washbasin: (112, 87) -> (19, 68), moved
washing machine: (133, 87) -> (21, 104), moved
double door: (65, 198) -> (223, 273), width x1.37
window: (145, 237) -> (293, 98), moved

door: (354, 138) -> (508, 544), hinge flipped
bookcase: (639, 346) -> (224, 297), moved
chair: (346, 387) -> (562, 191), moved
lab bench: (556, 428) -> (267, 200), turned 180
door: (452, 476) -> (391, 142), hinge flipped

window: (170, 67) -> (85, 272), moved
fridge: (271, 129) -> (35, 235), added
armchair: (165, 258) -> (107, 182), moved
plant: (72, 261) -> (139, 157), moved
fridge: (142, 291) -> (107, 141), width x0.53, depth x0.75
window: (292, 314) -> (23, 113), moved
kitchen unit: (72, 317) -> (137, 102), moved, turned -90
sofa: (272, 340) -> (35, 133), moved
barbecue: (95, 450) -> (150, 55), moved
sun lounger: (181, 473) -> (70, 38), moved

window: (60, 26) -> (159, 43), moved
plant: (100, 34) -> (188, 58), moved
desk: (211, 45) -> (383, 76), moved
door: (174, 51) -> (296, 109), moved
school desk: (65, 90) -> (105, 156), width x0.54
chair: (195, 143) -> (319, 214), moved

----------

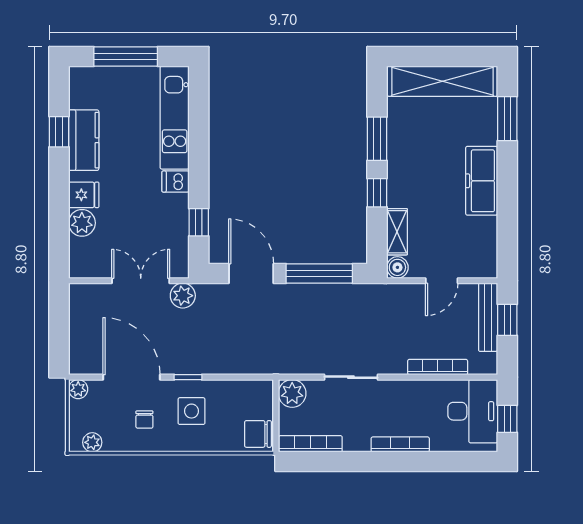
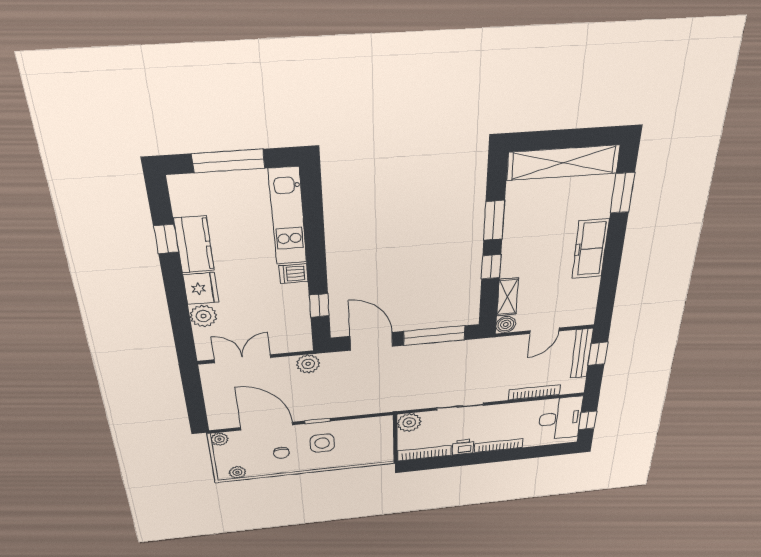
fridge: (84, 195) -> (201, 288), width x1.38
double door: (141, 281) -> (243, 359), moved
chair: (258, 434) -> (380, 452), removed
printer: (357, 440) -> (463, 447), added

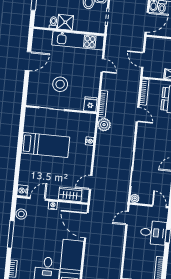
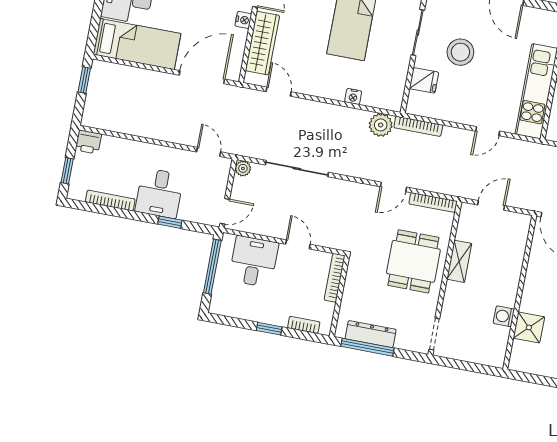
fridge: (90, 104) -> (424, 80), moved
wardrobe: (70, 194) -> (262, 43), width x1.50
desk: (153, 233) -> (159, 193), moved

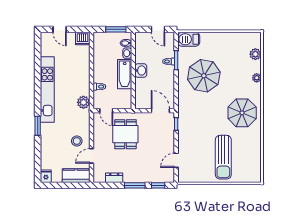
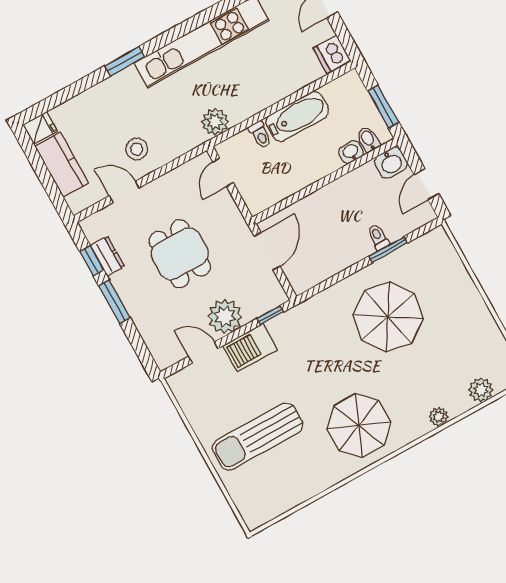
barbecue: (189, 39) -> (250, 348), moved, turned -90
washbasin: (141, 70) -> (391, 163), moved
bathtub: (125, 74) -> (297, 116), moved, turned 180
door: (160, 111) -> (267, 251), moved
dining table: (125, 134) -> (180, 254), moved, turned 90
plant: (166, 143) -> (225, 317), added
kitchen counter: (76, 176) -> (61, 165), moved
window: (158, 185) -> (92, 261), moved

----------

[WHAT YOU HAVE TO DO]:
Wherever the string "desk" appears in the data above, report the whole line.

[RESULT OF THE EXERCISE]:
desk: (211, 45) -> (383, 76), moved
school desk: (65, 90) -> (105, 156), width x0.54
desk: (153, 233) -> (159, 193), moved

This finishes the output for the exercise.